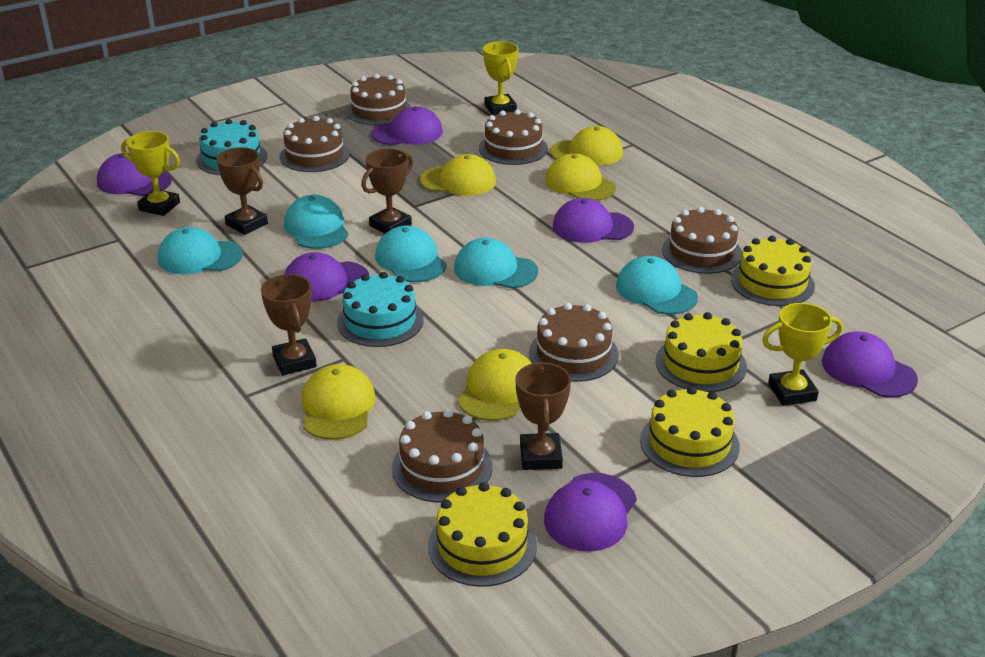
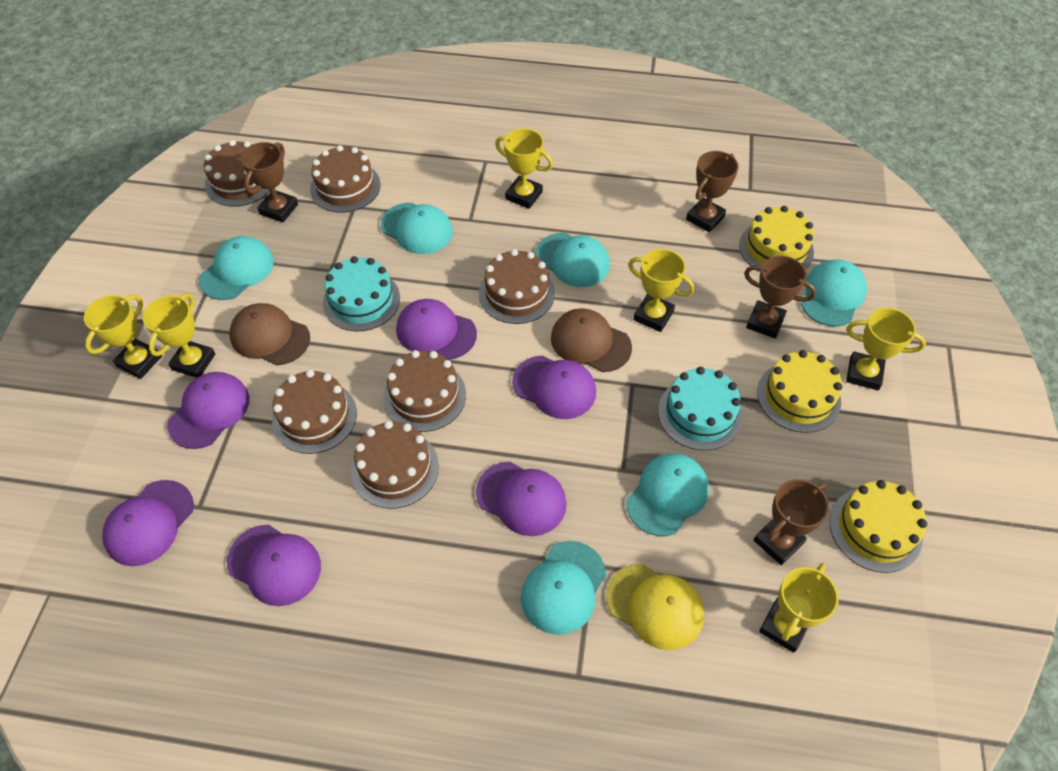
brown cap: 0 -> 2
turquoise cap: 5 -> 6
yellow cake: 4 -> 3
yellow cap: 5 -> 1
yellow trophy: 3 -> 6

Work instruction >> Word for word, copy out each record; do not include pictures.

Result of the exercise >>
brown cap: 0 -> 2
turquoise cap: 5 -> 6
yellow cake: 4 -> 3
yellow cap: 5 -> 1
yellow trophy: 3 -> 6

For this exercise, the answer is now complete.